*EXERCISE:* Once every line in the data below has been checked for "white", give the number of lines that hold it, and only that.
---+---
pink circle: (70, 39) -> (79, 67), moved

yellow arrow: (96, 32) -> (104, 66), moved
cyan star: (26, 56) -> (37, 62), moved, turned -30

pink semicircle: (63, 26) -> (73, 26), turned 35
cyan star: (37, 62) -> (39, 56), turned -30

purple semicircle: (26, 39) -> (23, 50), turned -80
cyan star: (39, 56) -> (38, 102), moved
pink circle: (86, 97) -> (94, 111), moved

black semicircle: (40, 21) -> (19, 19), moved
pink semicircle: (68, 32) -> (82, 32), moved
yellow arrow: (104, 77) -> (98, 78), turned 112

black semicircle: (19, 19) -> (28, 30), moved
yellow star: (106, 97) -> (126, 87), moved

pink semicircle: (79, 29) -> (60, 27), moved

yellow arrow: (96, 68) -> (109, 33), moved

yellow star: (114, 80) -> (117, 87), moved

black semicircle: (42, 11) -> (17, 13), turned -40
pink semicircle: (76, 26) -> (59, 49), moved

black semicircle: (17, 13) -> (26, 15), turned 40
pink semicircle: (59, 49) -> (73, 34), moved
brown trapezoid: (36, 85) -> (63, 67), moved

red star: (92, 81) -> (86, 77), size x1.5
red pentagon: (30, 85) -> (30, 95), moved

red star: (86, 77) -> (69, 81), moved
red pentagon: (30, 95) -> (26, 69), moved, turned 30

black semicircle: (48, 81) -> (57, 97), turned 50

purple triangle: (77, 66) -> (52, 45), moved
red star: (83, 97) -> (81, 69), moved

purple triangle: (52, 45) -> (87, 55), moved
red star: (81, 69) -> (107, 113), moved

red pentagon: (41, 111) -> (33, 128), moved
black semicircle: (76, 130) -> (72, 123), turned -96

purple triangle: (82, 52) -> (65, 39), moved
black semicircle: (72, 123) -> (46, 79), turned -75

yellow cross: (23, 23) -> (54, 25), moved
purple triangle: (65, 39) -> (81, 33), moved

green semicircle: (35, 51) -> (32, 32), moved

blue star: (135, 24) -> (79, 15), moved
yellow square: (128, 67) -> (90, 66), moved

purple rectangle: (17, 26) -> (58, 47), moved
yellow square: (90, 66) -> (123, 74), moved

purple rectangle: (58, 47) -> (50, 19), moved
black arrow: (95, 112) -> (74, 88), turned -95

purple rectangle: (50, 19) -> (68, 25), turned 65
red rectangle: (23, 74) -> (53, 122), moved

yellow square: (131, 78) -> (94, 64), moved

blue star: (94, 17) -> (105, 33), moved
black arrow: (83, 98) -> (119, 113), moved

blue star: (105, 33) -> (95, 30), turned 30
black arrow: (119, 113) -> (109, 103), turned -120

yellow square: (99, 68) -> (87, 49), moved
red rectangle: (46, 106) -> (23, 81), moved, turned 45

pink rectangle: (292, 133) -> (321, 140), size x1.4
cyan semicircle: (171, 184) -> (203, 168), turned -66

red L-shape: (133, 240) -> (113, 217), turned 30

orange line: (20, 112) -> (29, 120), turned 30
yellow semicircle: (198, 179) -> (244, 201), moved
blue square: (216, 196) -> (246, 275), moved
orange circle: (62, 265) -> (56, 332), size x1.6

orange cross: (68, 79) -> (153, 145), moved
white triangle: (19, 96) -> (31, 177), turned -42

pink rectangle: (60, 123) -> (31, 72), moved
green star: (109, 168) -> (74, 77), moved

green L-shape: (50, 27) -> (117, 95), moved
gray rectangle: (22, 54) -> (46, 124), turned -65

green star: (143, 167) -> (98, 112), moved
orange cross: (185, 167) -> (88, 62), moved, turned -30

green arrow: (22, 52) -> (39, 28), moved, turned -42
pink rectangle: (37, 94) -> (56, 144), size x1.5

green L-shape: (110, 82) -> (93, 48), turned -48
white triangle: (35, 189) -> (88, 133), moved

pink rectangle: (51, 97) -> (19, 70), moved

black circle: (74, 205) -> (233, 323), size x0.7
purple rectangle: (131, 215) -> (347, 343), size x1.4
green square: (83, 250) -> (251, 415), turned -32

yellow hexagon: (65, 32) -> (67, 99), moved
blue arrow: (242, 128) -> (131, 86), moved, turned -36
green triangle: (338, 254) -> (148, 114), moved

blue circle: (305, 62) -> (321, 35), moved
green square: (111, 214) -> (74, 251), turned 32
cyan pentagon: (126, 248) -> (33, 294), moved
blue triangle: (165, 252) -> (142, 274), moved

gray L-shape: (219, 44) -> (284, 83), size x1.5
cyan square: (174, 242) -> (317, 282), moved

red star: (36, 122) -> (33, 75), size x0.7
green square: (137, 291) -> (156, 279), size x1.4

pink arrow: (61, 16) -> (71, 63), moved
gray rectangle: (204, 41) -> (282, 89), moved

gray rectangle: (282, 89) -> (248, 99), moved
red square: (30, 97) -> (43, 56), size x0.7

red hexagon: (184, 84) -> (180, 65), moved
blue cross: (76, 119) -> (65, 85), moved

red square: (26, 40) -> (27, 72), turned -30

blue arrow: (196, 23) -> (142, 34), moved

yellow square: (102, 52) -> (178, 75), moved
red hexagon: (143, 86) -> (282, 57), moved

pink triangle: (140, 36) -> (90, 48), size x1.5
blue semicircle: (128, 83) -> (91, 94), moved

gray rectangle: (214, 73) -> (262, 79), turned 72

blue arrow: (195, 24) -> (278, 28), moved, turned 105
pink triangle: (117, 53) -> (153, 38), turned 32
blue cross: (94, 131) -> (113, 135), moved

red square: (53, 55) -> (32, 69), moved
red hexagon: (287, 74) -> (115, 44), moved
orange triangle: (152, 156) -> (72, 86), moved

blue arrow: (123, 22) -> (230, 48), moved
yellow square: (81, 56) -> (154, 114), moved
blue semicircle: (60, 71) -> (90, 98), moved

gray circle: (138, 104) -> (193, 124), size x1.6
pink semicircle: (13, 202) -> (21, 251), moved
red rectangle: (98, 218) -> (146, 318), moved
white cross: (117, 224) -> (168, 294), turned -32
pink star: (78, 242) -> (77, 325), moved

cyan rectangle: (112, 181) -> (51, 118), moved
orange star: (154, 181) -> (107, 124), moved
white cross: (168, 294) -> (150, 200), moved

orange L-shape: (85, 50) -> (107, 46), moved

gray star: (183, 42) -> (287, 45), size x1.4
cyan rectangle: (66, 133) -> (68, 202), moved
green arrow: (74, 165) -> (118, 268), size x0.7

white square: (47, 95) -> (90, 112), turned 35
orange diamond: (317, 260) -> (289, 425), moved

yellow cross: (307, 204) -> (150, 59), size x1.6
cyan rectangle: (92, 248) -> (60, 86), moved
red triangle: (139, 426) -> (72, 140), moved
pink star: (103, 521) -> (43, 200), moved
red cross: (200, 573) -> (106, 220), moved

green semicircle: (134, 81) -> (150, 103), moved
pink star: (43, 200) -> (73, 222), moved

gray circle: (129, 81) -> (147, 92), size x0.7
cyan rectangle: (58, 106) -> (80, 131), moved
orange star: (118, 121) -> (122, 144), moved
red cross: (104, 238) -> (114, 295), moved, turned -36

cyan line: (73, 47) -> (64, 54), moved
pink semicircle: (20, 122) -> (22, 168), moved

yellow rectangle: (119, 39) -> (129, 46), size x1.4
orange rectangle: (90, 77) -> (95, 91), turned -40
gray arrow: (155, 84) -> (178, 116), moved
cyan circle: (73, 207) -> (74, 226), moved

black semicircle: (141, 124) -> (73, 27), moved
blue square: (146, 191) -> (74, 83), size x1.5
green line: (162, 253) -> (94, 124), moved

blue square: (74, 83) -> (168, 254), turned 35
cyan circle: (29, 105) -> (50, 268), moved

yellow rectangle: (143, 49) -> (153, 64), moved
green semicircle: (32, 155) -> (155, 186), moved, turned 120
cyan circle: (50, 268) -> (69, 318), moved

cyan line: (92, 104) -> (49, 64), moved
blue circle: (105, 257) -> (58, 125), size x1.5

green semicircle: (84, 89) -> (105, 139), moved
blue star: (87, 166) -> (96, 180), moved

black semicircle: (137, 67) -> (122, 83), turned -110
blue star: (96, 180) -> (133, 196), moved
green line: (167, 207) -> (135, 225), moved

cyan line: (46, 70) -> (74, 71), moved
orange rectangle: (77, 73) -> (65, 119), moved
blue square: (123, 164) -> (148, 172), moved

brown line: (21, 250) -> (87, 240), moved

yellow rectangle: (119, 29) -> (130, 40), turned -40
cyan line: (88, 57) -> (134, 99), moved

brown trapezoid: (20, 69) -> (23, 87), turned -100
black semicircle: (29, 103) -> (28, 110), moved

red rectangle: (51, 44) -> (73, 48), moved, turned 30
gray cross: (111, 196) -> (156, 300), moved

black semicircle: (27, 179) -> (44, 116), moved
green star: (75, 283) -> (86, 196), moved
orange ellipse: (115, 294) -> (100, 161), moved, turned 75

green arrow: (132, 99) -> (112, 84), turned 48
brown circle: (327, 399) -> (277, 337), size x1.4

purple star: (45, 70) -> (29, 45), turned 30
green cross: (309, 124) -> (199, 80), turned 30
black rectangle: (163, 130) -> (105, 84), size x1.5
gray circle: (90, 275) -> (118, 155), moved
---+---
*ANSWER TO THE EXERCISE:* 5